Beginning with the line where "move,écrou (vert),<201 391>,,<477" occurs, transcribe every line exactly through the last line of the listing below, and no others.
=-=-=
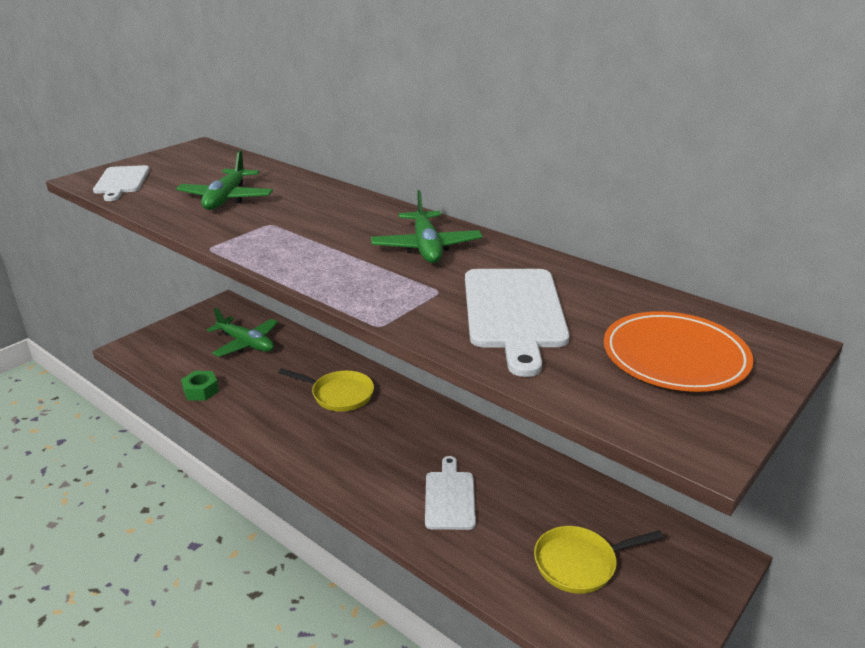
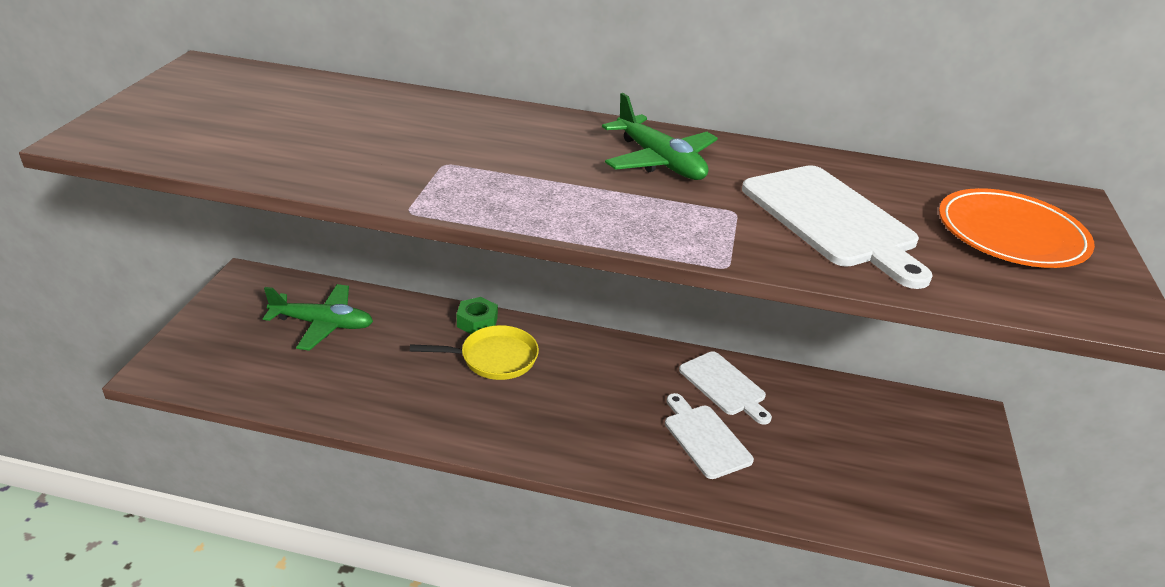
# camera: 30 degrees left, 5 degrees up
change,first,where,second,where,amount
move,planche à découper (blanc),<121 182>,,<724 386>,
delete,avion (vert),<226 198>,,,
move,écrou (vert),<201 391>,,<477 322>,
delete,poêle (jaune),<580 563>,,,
=-=-=
> **THE ANSWER**:
move,écrou (vert),<201 391>,,<477 322>,
delete,poêle (jaune),<580 563>,,,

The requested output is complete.